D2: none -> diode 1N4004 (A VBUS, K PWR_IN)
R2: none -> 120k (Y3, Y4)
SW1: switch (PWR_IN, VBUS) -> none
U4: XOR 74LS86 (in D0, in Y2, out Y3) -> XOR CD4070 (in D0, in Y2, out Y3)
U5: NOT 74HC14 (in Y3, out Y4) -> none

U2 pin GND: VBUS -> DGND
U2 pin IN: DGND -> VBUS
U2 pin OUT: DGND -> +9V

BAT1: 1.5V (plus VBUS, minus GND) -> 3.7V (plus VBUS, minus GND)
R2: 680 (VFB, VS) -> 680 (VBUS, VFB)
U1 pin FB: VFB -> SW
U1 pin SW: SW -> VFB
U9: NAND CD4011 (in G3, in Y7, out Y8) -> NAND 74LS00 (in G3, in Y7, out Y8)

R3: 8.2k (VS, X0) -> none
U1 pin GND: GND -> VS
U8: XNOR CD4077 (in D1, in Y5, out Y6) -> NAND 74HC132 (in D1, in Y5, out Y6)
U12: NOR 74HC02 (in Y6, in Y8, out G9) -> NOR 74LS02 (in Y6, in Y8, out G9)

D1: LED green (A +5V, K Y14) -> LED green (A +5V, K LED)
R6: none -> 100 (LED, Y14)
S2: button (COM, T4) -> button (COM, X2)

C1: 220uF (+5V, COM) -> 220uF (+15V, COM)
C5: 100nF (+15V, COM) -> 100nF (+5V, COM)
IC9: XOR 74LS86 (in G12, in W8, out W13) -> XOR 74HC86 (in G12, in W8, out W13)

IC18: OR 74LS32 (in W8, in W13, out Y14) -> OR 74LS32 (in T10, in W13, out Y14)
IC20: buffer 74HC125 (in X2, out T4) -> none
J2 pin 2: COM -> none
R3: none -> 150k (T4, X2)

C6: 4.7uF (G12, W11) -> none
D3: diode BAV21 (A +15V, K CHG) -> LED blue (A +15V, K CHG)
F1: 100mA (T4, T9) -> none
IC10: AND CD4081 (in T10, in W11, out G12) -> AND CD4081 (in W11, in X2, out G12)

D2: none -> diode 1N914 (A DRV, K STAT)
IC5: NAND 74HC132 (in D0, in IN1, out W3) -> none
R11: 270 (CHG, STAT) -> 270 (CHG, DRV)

○ ○ ○ ○ ○

Copy out every line from the material above in which the word "diode" appears.

D2: none -> diode 1N4004 (A VBUS, K PWR_IN)
D3: diode BAV21 (A +15V, K CHG) -> LED blue (A +15V, K CHG)
D2: none -> diode 1N914 (A DRV, K STAT)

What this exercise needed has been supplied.